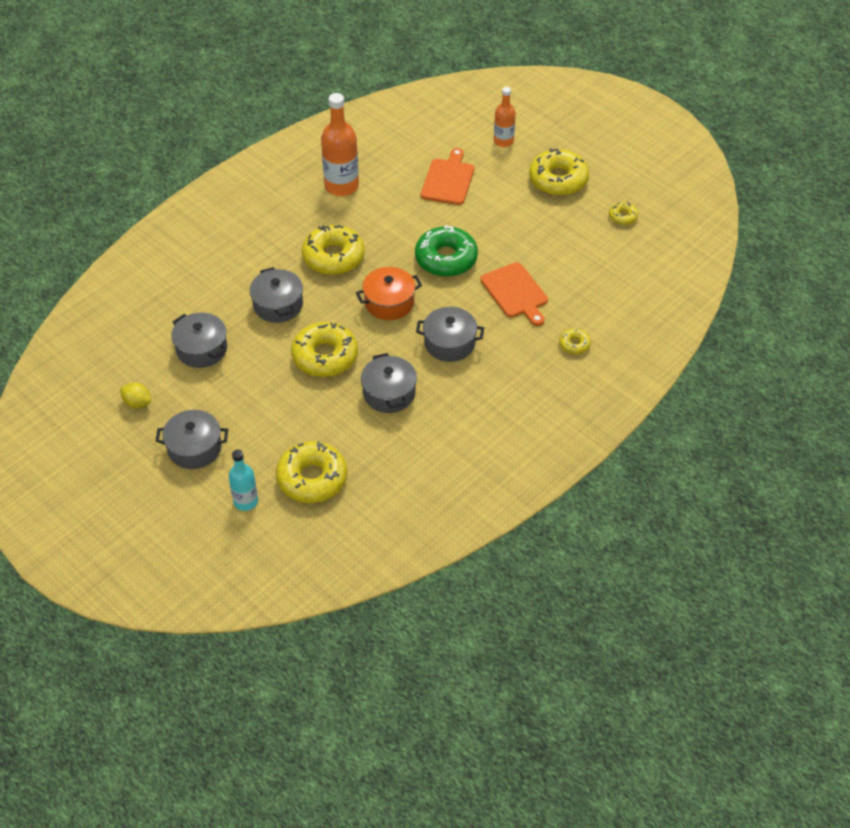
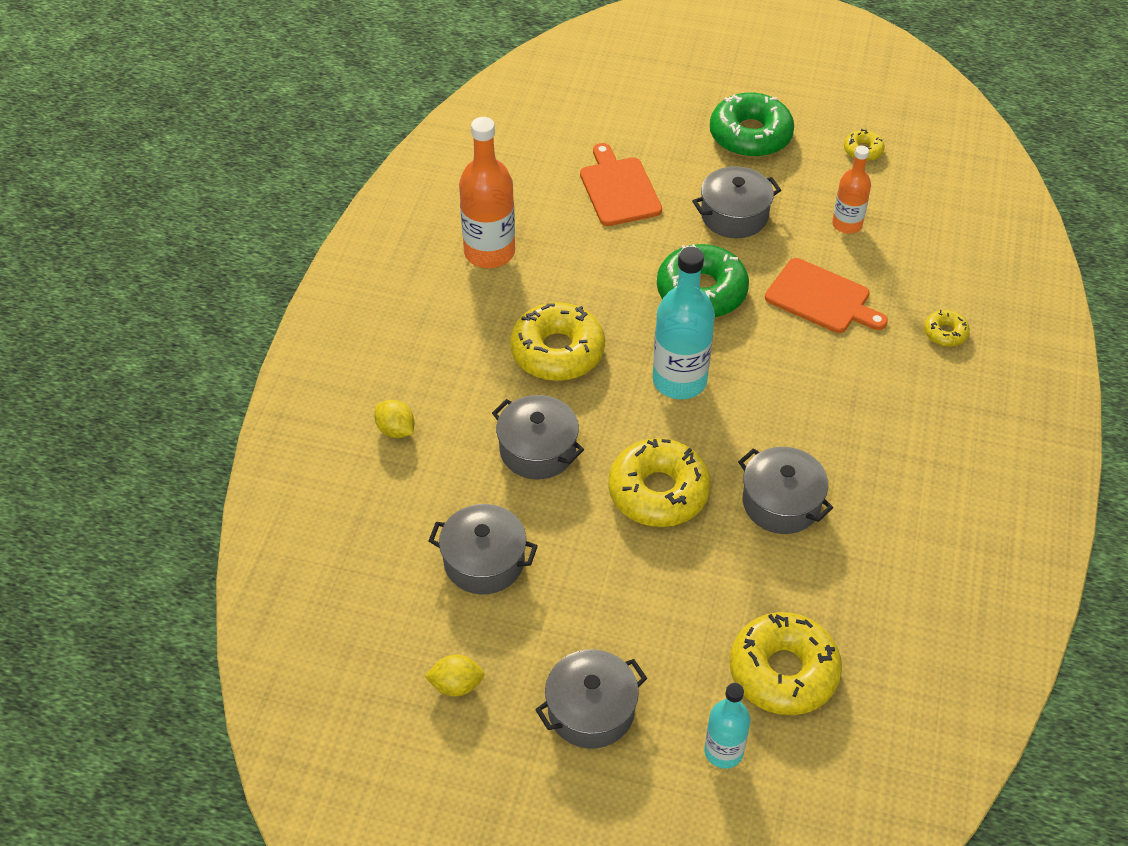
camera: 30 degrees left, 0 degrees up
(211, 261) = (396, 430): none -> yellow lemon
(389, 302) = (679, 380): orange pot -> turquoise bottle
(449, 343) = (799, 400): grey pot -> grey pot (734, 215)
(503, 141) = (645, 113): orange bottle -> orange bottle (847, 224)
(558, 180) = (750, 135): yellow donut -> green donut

........

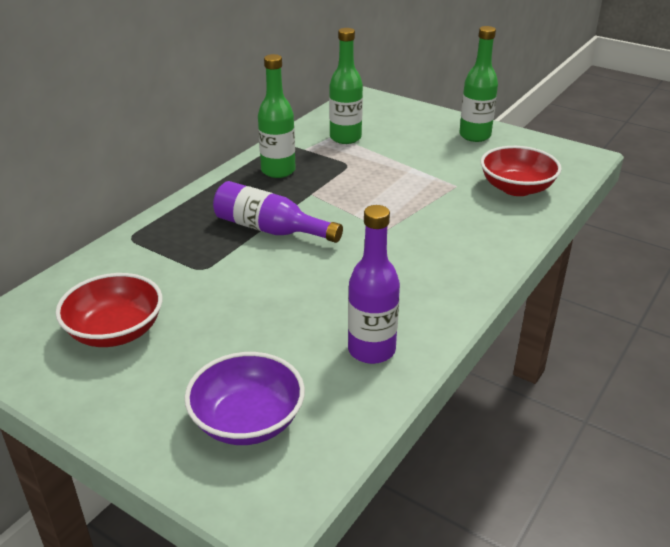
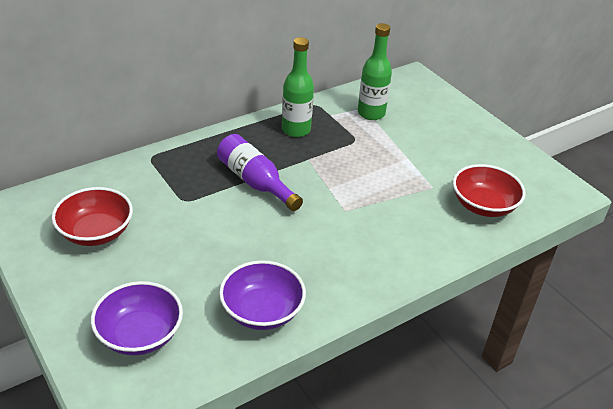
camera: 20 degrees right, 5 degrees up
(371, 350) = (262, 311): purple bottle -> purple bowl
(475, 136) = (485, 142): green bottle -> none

........

## [EXERCISE AIM]
Of the entries above, repeat exactly the lines between the line with "camera: 30 degrees left, 0 degrees up" and the line with "(449, 343) = (799, 400): grey", inclusive, and no others.

## [RESPONSE TO THE TASK]
camera: 30 degrees left, 0 degrees up
(211, 261) = (396, 430): none -> yellow lemon
(389, 302) = (679, 380): orange pot -> turquoise bottle
(449, 343) = (799, 400): grey pot -> grey pot (734, 215)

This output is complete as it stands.